■ WHAT NEEDS TO BE DONE: Repeat exactly every line that comes at or after the line containing "yellow gift [310,141,360,200] -> none", through the end of the entries below.

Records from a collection
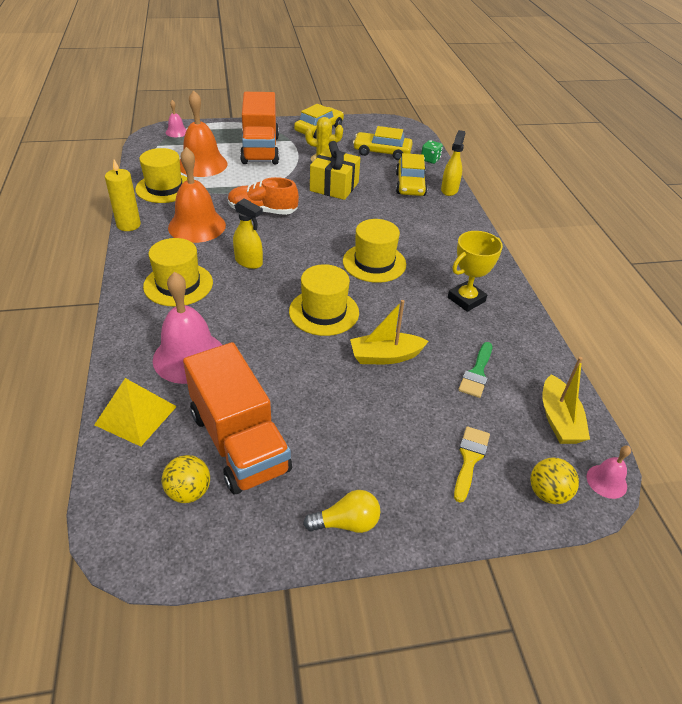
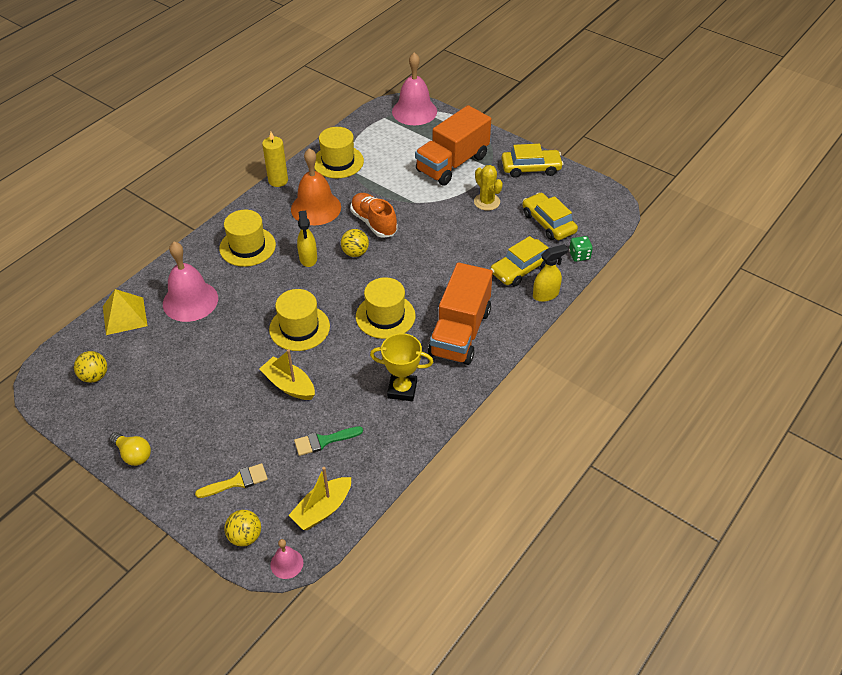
camera: 50 degrees right, 5 degrees up
pink bell [166,100,187,137] -> pink bell [392,52,437,125], size x2.09
orange bell [180,90,228,177] -> none
orange truck [183,342,292,494] -> orange truck moved to [428,263,493,365]
yellow gift [310,141,360,200] -> none
none -> yellow ball [341,229,369,257]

■ OUTPUT:
yellow gift [310,141,360,200] -> none
none -> yellow ball [341,229,369,257]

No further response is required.